EXERCISE DESCRIPTION: Filter the data for lines with the word "lime" and copy those lines.

*** Opening of MATERIAL PROVIDED ***

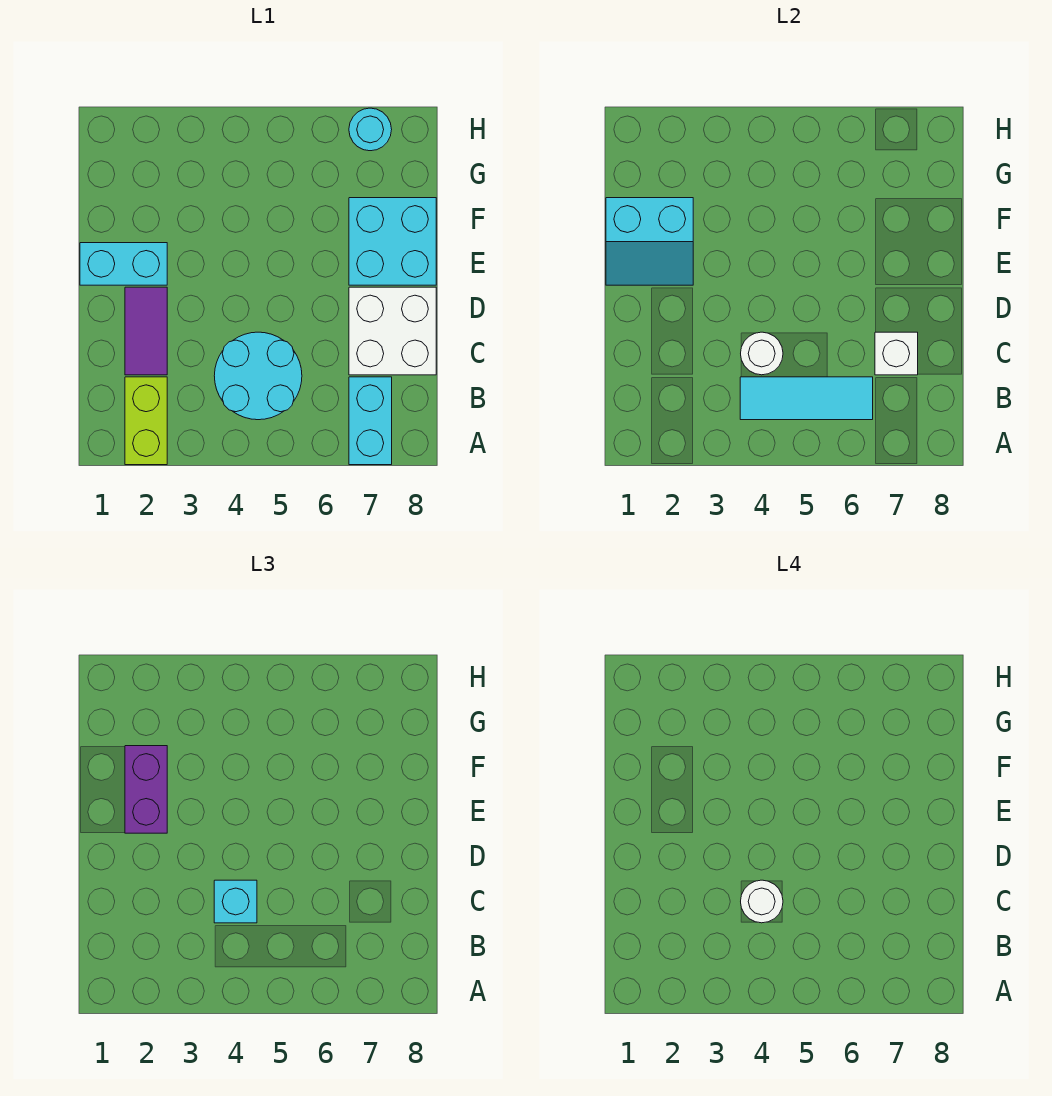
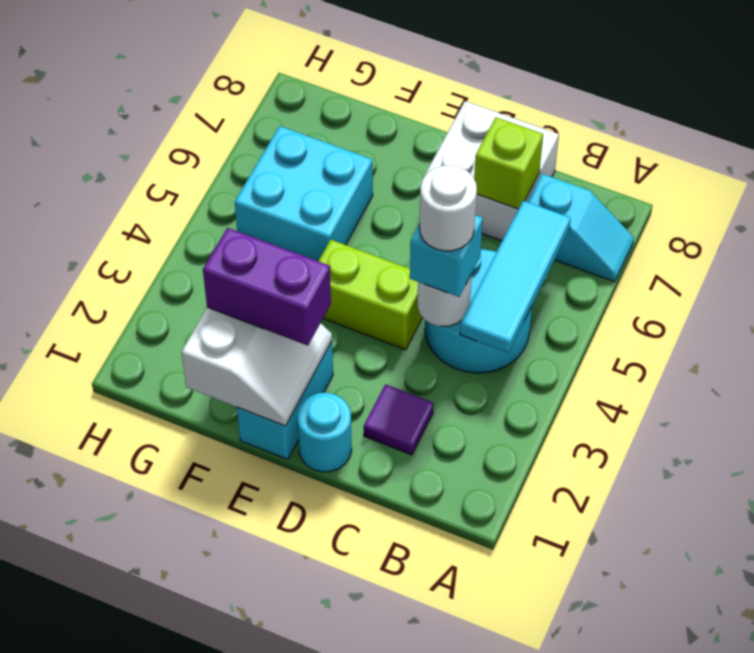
lime brick A2:B2 level 1 -> lime brick D4:E4 level 1
cyan brick A7:B7 level 1 -> cyan slope A7:B7 level 1 top B
purple tile C2:D2 level 1 -> purple tile C2 level 1
white brick C7 level 2 -> lime brick C7 level 2
cyan slope E1:F2 level 2 top F -> white slope E1:F2 level 2 top F
cyan brick E7:F8 level 1 -> cyan brick F5:G6 level 1
cyan round brick H7 level 1 -> cyan round brick D1 level 1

*** Close of MATERIAL PROVIDED ***

ANSWER BELOW:
lime brick A2:B2 level 1 -> lime brick D4:E4 level 1
white brick C7 level 2 -> lime brick C7 level 2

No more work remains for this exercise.